_Records provided_
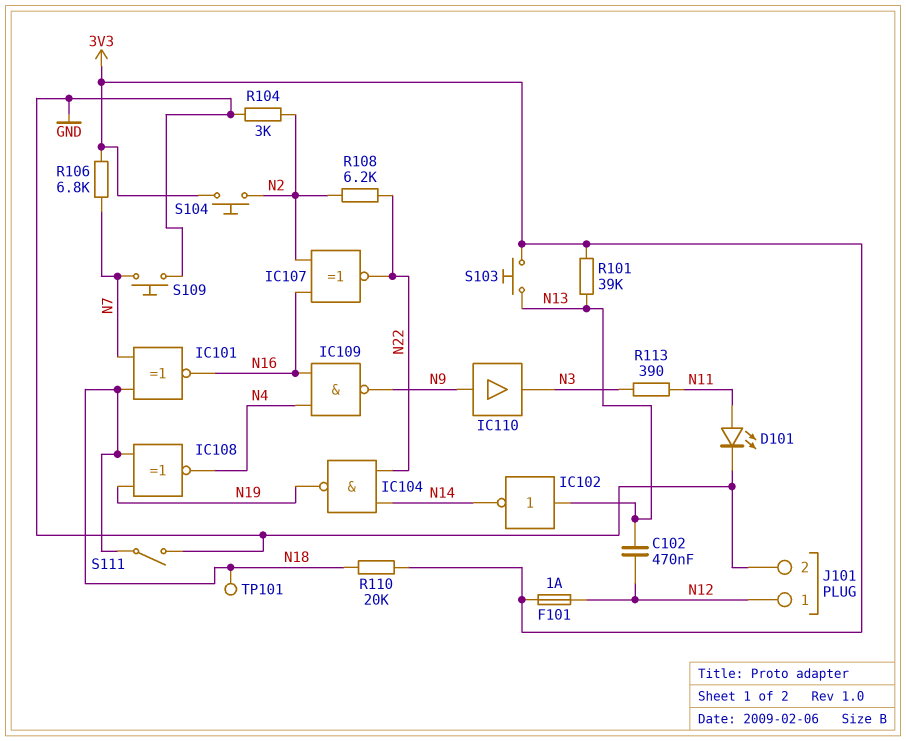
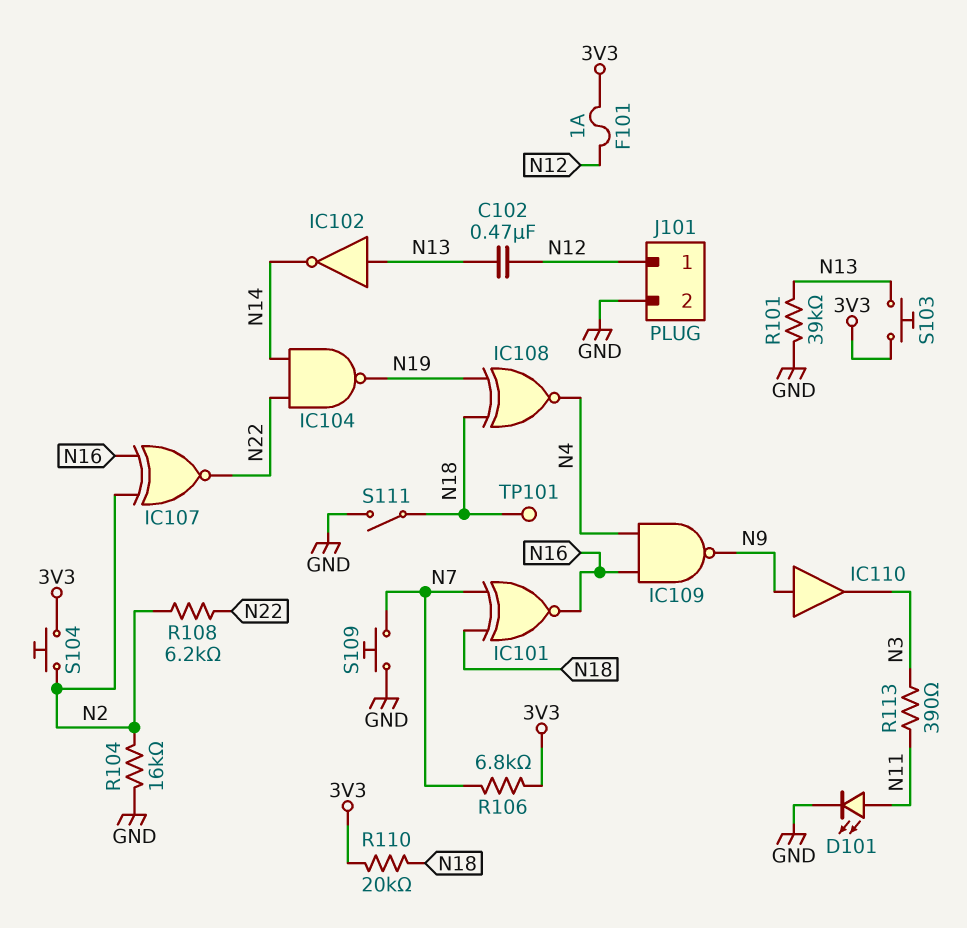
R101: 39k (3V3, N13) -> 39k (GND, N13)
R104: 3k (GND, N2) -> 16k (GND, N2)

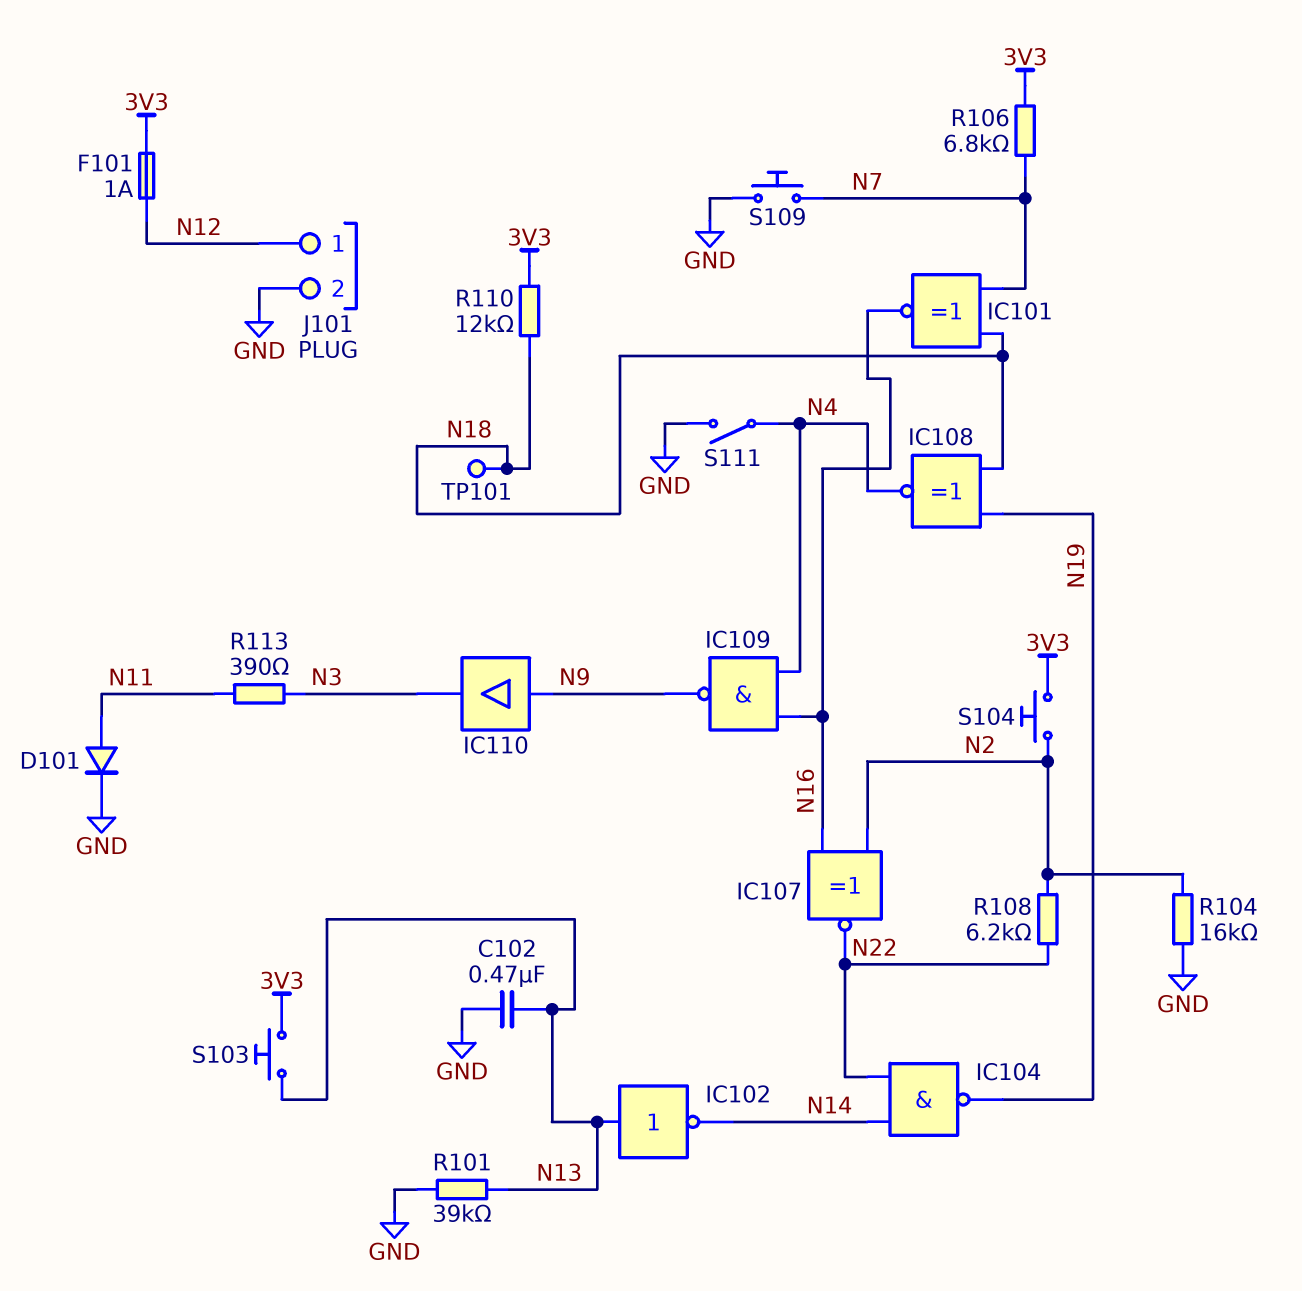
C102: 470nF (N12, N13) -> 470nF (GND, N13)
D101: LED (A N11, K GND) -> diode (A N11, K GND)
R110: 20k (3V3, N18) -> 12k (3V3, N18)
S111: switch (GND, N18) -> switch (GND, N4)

...

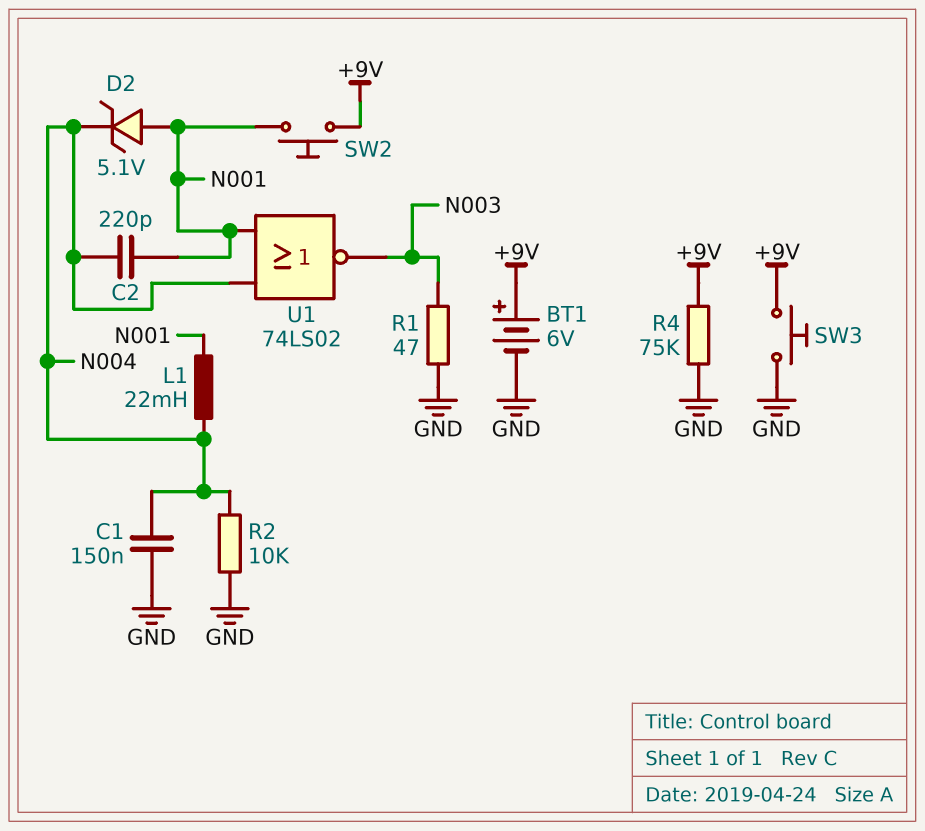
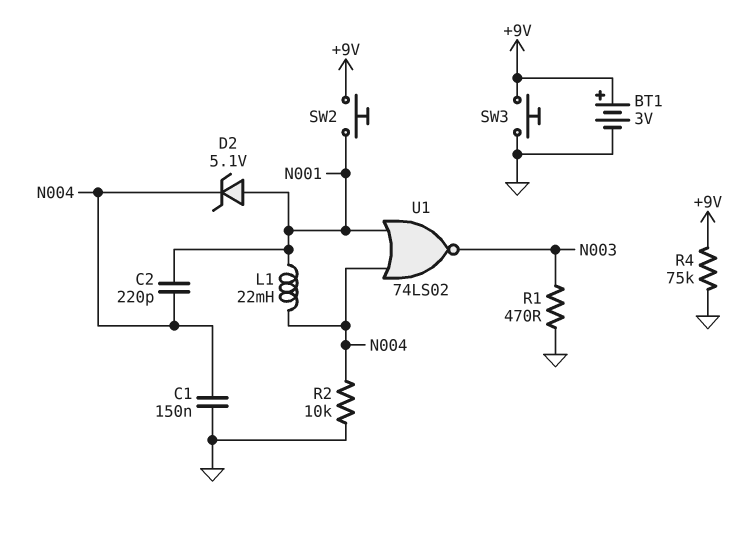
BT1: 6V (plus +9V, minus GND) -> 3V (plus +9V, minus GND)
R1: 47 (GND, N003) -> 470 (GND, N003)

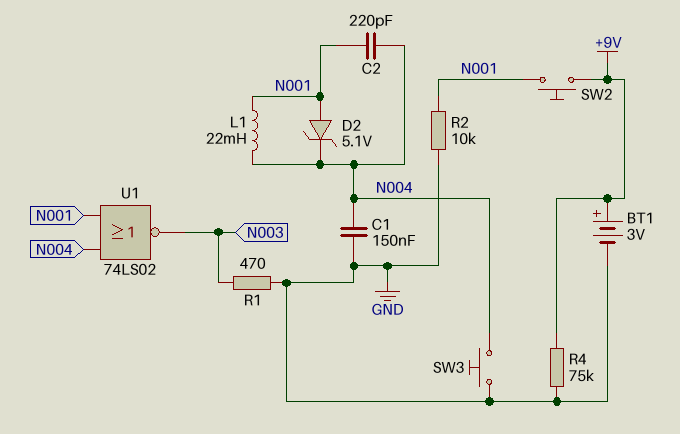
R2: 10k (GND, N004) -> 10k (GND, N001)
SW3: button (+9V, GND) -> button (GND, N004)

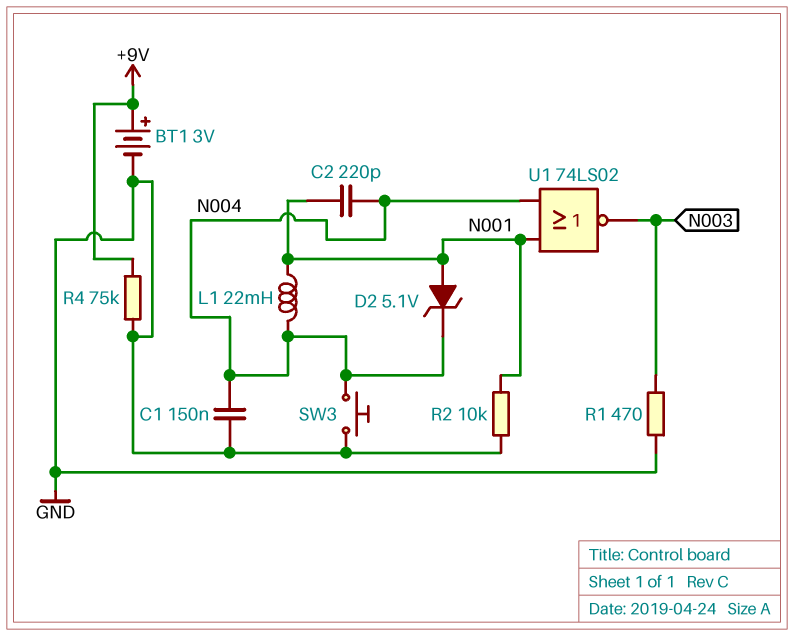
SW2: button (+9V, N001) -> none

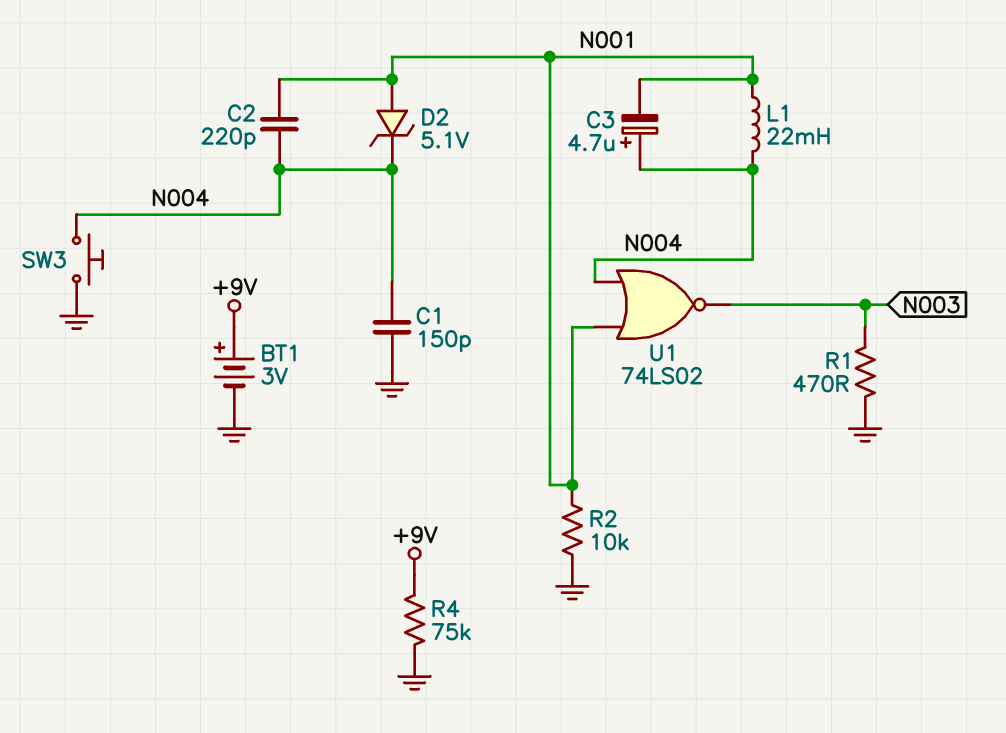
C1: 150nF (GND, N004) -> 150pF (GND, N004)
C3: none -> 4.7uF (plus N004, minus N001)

* * *

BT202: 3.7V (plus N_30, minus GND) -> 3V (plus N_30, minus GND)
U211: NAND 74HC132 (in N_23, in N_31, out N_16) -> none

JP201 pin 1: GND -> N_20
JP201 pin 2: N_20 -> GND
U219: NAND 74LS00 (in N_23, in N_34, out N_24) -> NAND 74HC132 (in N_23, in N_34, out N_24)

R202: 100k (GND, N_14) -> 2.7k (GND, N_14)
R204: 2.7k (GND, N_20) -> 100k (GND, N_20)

_Exercise brief_
If a line in the material above contains "minus", show that line.

_Answer box_
BT1: 6V (plus +9V, minus GND) -> 3V (plus +9V, minus GND)
C3: none -> 4.7uF (plus N004, minus N001)
BT202: 3.7V (plus N_30, minus GND) -> 3V (plus N_30, minus GND)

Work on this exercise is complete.